### [DATA EXCERPT]

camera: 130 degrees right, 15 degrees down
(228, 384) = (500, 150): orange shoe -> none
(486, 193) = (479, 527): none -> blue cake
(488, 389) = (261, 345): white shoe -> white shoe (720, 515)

### [EXERCISE]
All lines from the one containing "(486, 193) = (479, 527): none -> blue cake" through the last line of the data must be set down exactly. No other lines belong in the answer.

### [EXERCISE ANSWER]
(486, 193) = (479, 527): none -> blue cake
(488, 389) = (261, 345): white shoe -> white shoe (720, 515)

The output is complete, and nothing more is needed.